▸ Work instructions: Data follows below. Repeat exactly the lines between the line holding "none -> tan brick C10:C11 level 1" and the line holding "none -> orange brick I5 level 1", inclusive, and nothing more; drop pictures.

▸ Extracted material:
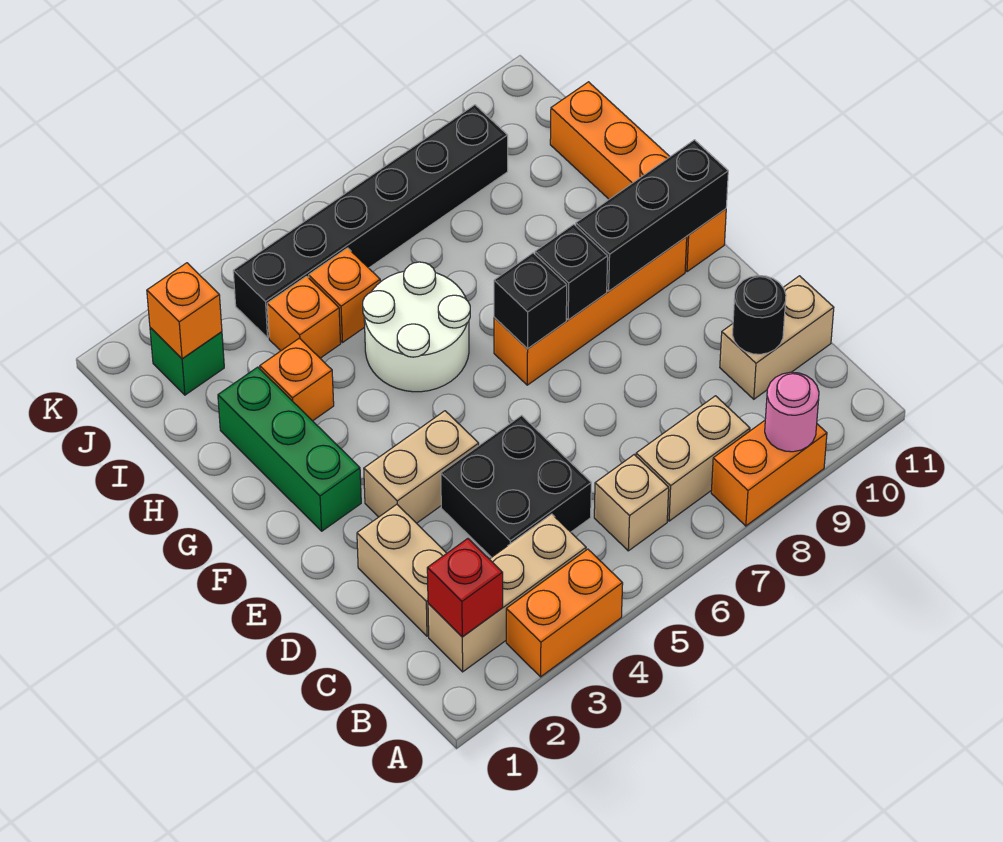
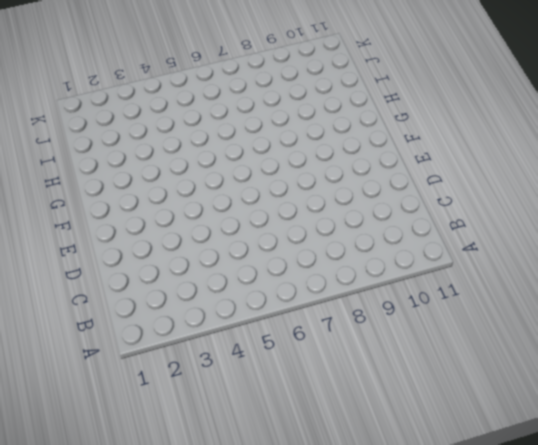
none -> orange brick A3:A4 level 1
none -> orange brick A8:A9 level 1
none -> tan brick B2:B4 level 1

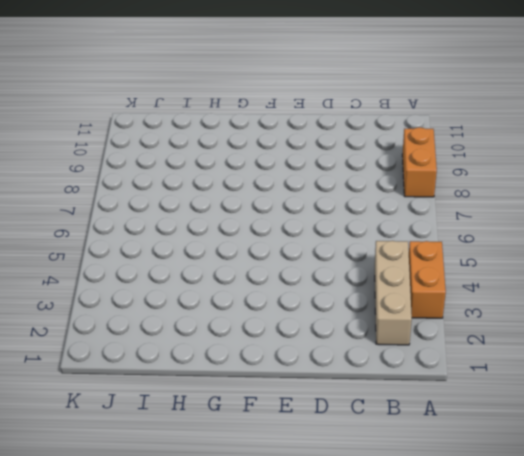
none -> tan brick B6 level 1
none -> tan brick B7:B8 level 1
none -> tan brick C2:D2 level 1

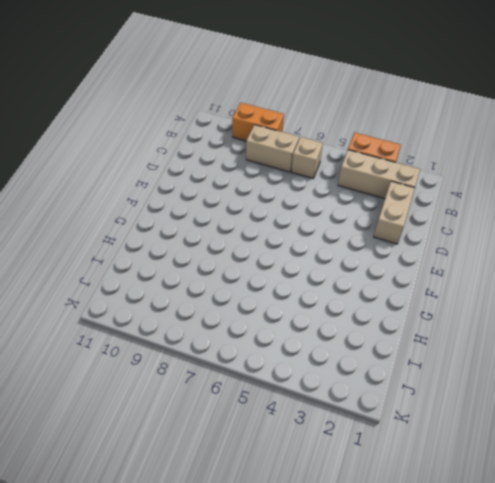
none -> black brick C4:D5 level 1
none -> tan brick C10:C11 level 1
none -> tan brick E3:E4 level 1

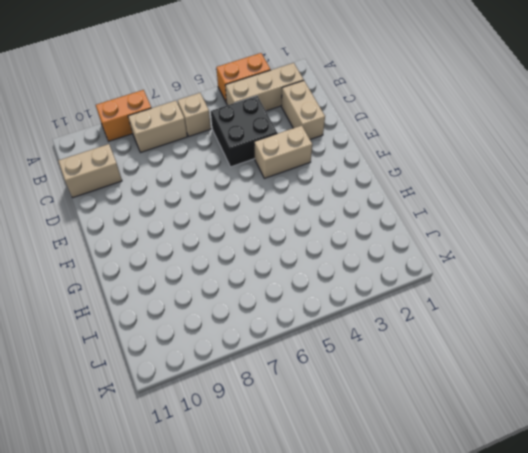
none -> green brick F2:H2 level 1
none -> orange brick F7:F10 level 1
none -> orange brick F11:I11 level 1

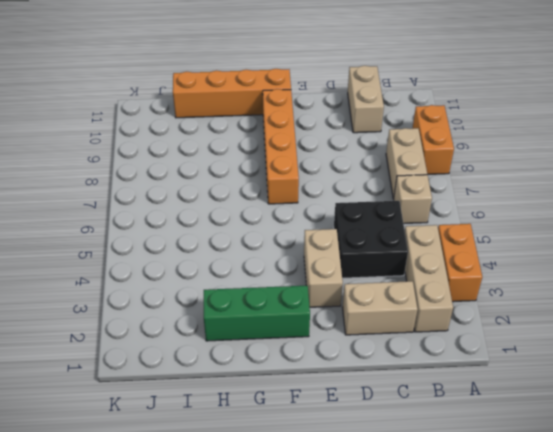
none -> white round brick G5:H6 level 1
none -> orange brick H3 level 1
none -> orange brick I4 level 1

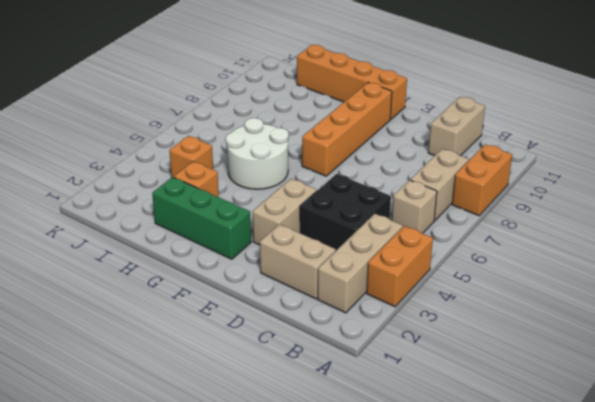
none -> orange brick I5 level 1
none -> green brick J2 level 1
none -> black brick J4:J9 level 1

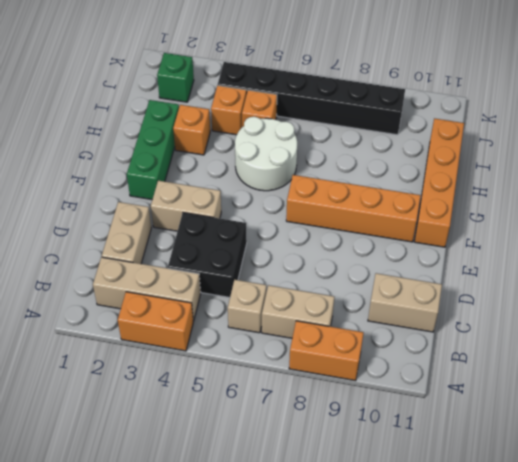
none -> pink round brick A9 level 2
none -> red brick B2 level 2
none -> black round brick C10 level 2

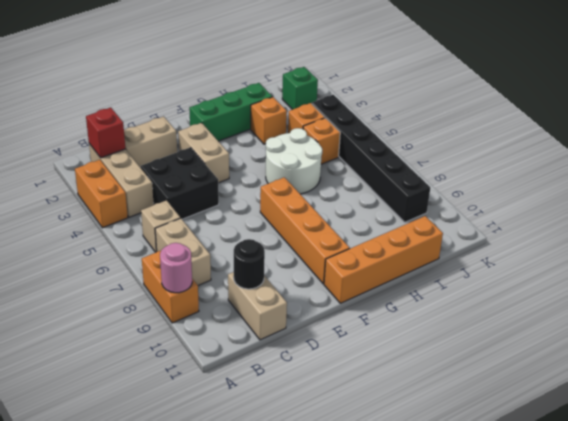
none -> black brick F7 level 2
none -> black brick F8 level 2
none -> black brick F9:F11 level 2

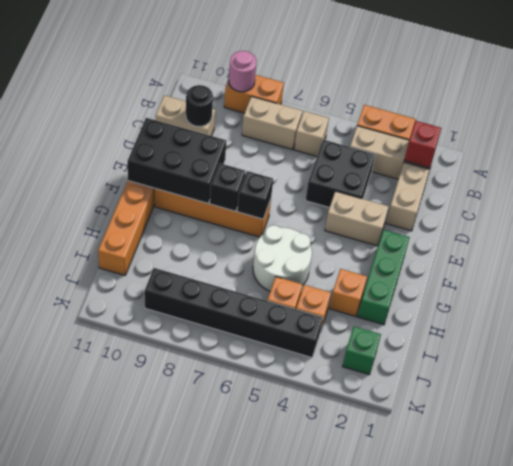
black brick E9:F11 level 2 -> black brick F9:F11 level 2
none -> orange brick J2 level 2

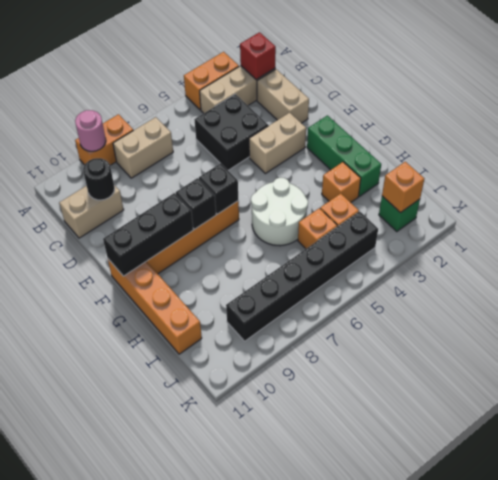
none -> tan brick B6 level 1

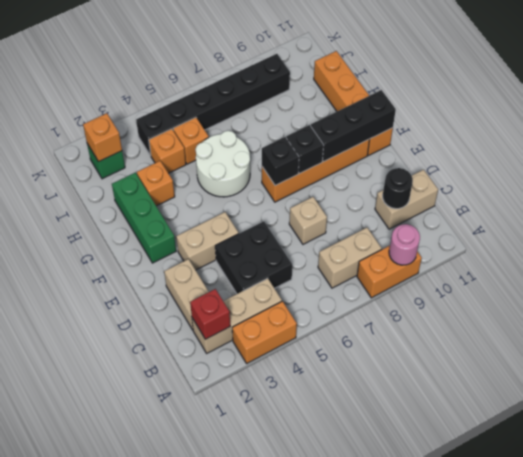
tan brick D7 level 1 -> tan brick B6 level 1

▸ Exercise solution:
none -> tan brick C10:C11 level 1
none -> tan brick E3:E4 level 1

none -> green brick F2:H2 level 1
none -> orange brick F7:F10 level 1
none -> orange brick F11:I11 level 1

none -> white round brick G5:H6 level 1
none -> orange brick H3 level 1
none -> orange brick I4 level 1

none -> orange brick I5 level 1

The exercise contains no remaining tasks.